Action item – Produce a verbatim transcription of the entries, with all pictures omitted.

Top of Data to examine

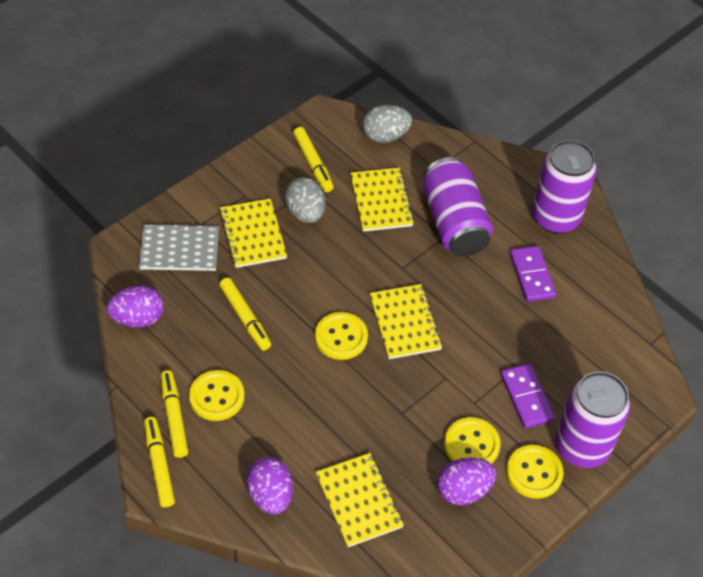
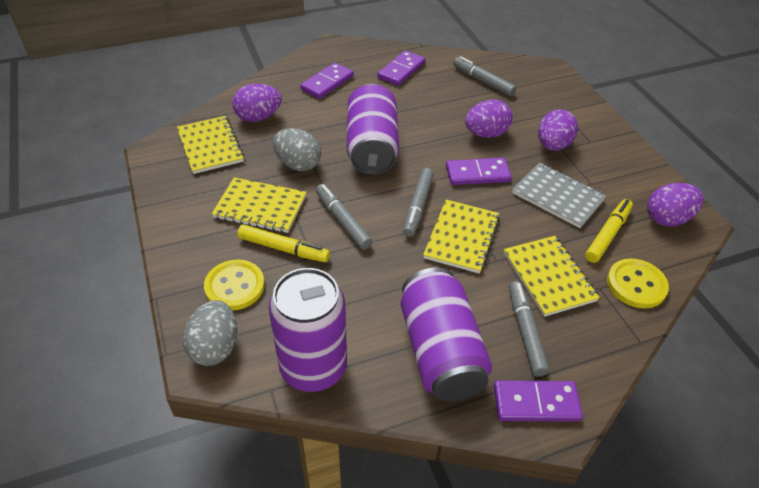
grey marker: 0 -> 4
purple domino: 2 -> 4
purple egg: 3 -> 4
yellow button: 4 -> 2
yellow marker: 4 -> 2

Bottom of Data to examine

Result of this exercise –
grey marker: 0 -> 4
purple domino: 2 -> 4
purple egg: 3 -> 4
yellow button: 4 -> 2
yellow marker: 4 -> 2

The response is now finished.